--- begin ---

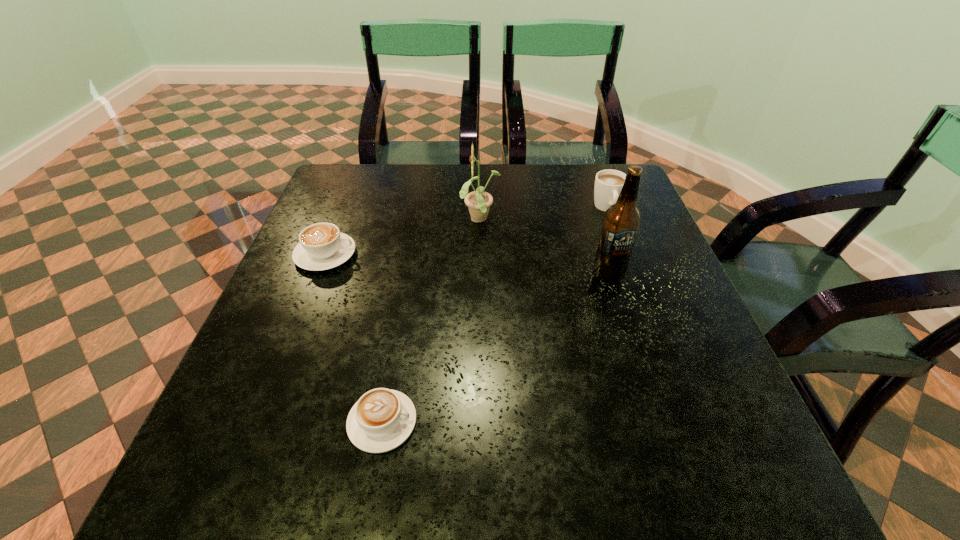
Locate an element on the screen. This screenshot has height=540, width=960. beer bottle located at the right edge is located at coordinates (622, 220).

What are the coordinates of `cappuccino at the right edge` in the screenshot? It's located at click(x=608, y=183).

Locate an element on the screen. object located in the far right corner section of the desktop is located at coordinates (608, 183).

Image resolution: width=960 pixels, height=540 pixels. Identify the location of free spot at the far edge of the desktop. (418, 172).

Identify the location of free space at the left edge. The image size is (960, 540). (267, 323).

You are a GUI agent. You are given a task and a screenshot of the screen. Output one action in this format:
    pyautogui.click(x=<x>, y=<y>)
    Task: Click on the vacant space at the right edge of the desktop
    This screenshot has width=960, height=540.
    Given the screenshot: What is the action you would take?
    pyautogui.click(x=734, y=431)

This screenshot has height=540, width=960. Find the location of `free region at the far left corner of the desktop`. free region at the far left corner of the desktop is located at coordinates (375, 185).

The height and width of the screenshot is (540, 960). In the image, there is a desktop. Find the location of `free region at the near left corner`. free region at the near left corner is located at coordinates (287, 480).

What are the coordinates of `free location at the far right corner` in the screenshot? It's located at (637, 195).

Find the location of a particular element. The image size is (960, 540). vacant space that's between the third object from left to right and the nearest object is located at coordinates [431, 321].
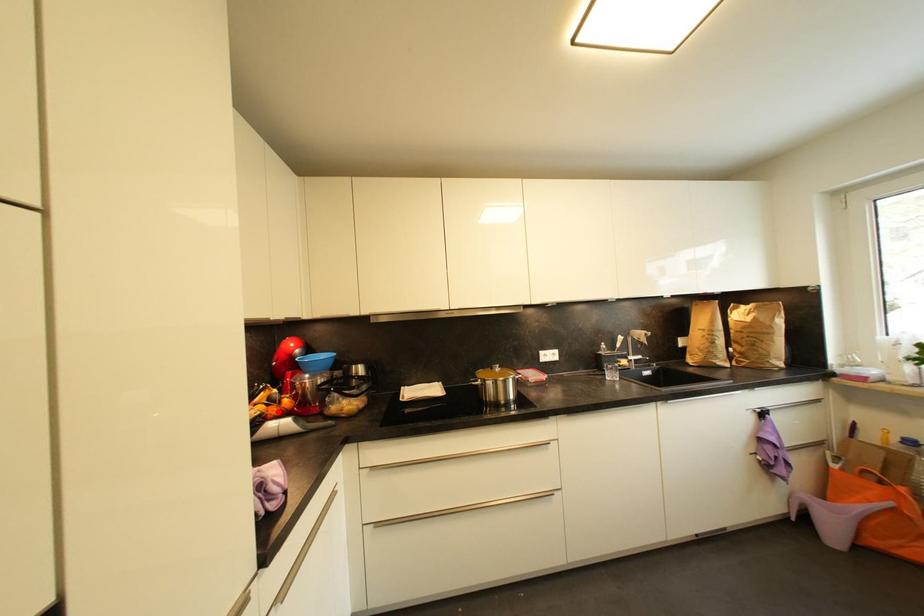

--- end ---

Write out every item above word for word, without the pictures.

_THE ANSWER_
Locate an element on the screen. This screenshot has height=540, width=960. beer bottle located at the right edge is located at coordinates (622, 220).

What are the coordinates of `cappuccino at the right edge` in the screenshot? It's located at click(x=608, y=183).

Locate an element on the screen. object located in the far right corner section of the desktop is located at coordinates (608, 183).

Image resolution: width=960 pixels, height=540 pixels. Identify the location of free spot at the far edge of the desktop. (418, 172).

Identify the location of free space at the left edge. The image size is (960, 540). (267, 323).

You are a GUI agent. You are given a task and a screenshot of the screen. Output one action in this format:
    pyautogui.click(x=<x>, y=<y>)
    Task: Click on the vacant space at the right edge of the desktop
    This screenshot has width=960, height=540.
    Given the screenshot: What is the action you would take?
    pyautogui.click(x=734, y=431)

This screenshot has height=540, width=960. Find the location of `free region at the far left corner of the desktop`. free region at the far left corner of the desktop is located at coordinates (375, 185).

The height and width of the screenshot is (540, 960). In the image, there is a desktop. Find the location of `free region at the near left corner`. free region at the near left corner is located at coordinates (287, 480).

What are the coordinates of `free location at the far right corner` in the screenshot? It's located at (637, 195).

Find the location of a particular element. The image size is (960, 540). vacant space that's between the third object from left to right and the nearest object is located at coordinates [431, 321].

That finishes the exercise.